── MATERIAL TO PROCESS ──

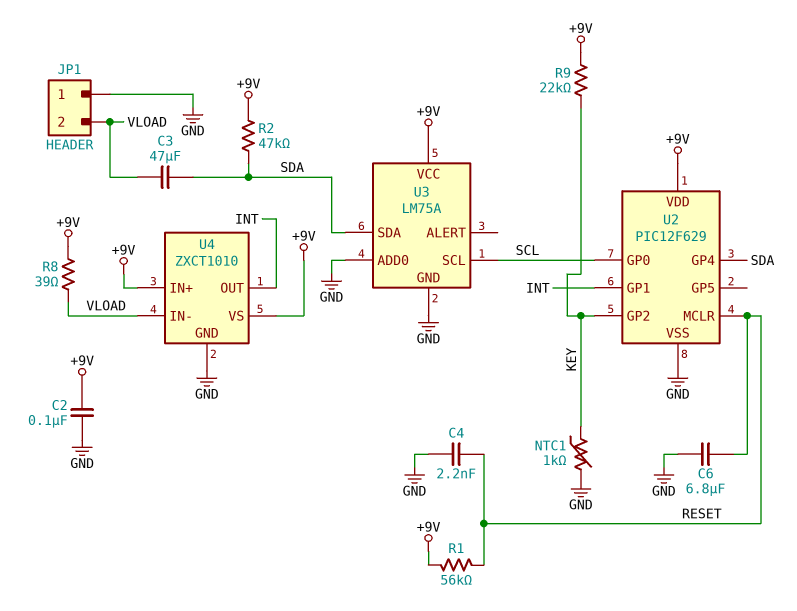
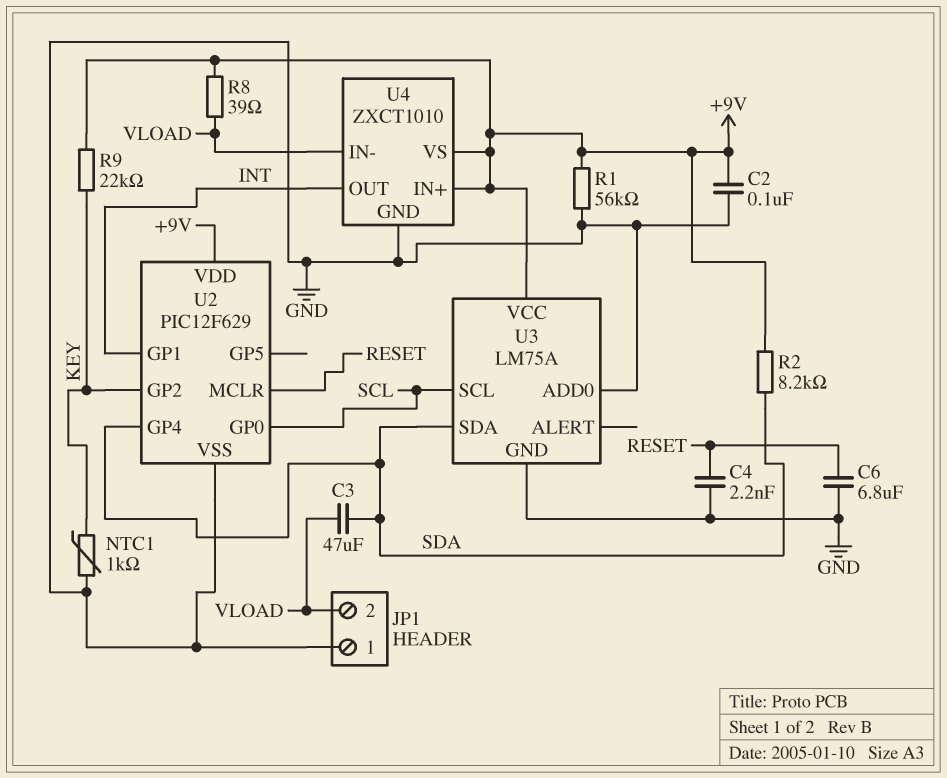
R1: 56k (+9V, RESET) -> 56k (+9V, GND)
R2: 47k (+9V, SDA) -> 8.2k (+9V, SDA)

───
── MATERIAL TO PROCESS ──

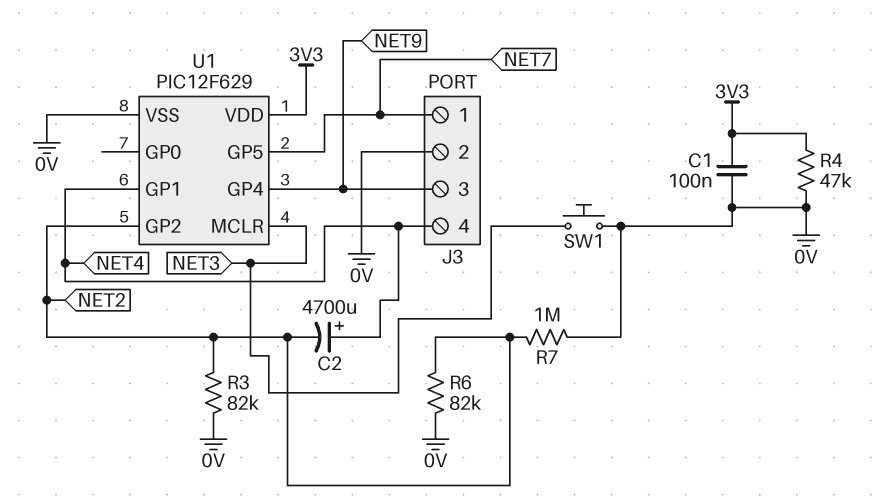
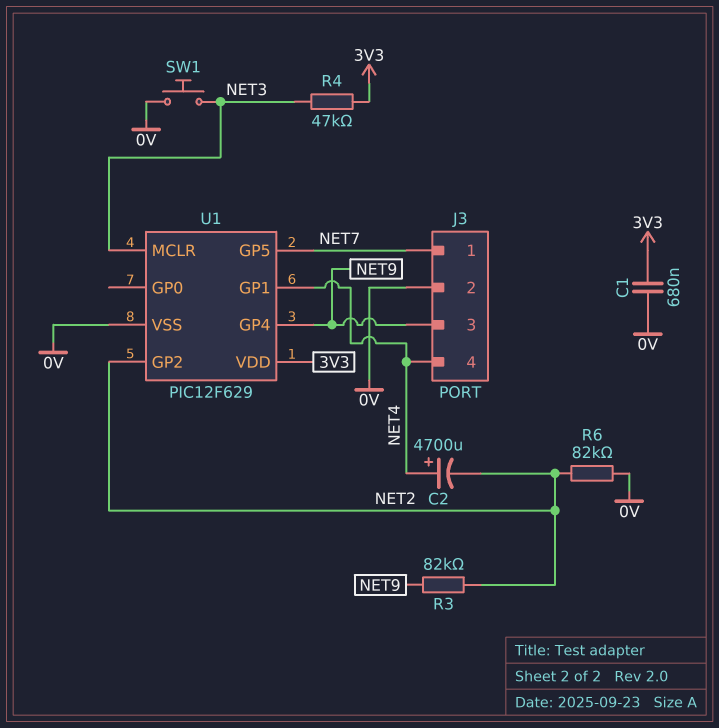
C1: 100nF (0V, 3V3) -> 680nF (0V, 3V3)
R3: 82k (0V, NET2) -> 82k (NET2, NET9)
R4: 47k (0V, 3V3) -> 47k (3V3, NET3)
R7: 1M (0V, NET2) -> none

───

• _WHAT THE EXERCISE ASKS_
Among the entries above, copy exactly only the lines starting with the one containing "C1: 100nF (0V, 3V3) -> 680nF (0V, 3V3)" and going through the one containing "R7: 1M (0V, NET2) -> none", both ends included.

• _OUTPUT FOR THIS EXERCISE_
C1: 100nF (0V, 3V3) -> 680nF (0V, 3V3)
R3: 82k (0V, NET2) -> 82k (NET2, NET9)
R4: 47k (0V, 3V3) -> 47k (3V3, NET3)
R7: 1M (0V, NET2) -> none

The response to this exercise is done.